# SUPPLIED MATERIAL
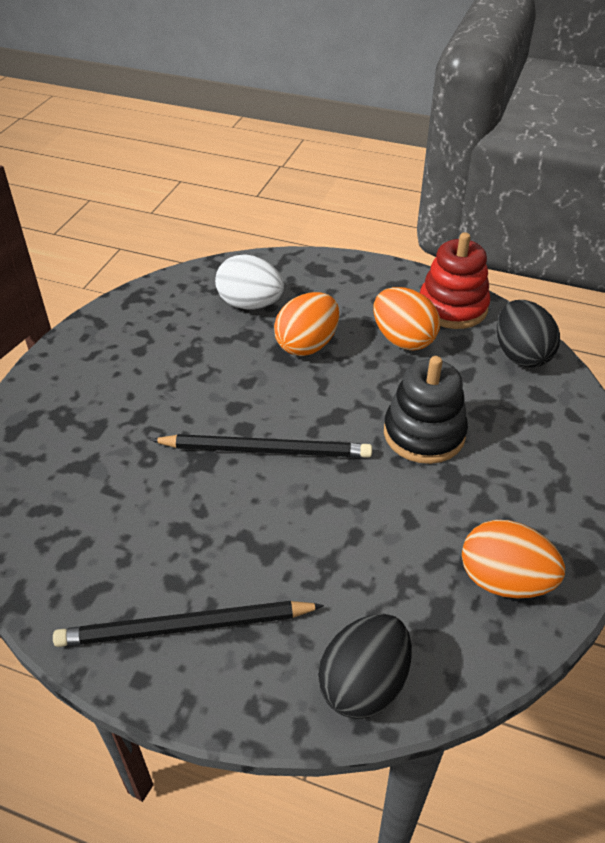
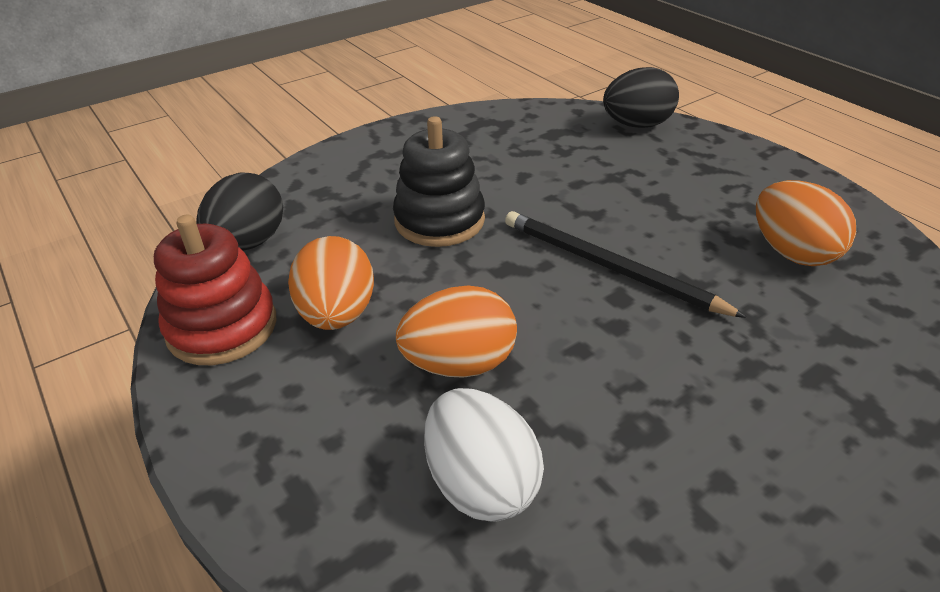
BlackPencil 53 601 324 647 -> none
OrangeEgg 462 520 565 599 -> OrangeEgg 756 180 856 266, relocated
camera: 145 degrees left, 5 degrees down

# EXERCISE DETAILS
Print the line that contains "OrangeEgg 462 520" and each line after it up to the end of the listing, exactly as written.

# TASK OUTPUT
OrangeEgg 462 520 565 599 -> OrangeEgg 756 180 856 266, relocated
camera: 145 degrees left, 5 degrees down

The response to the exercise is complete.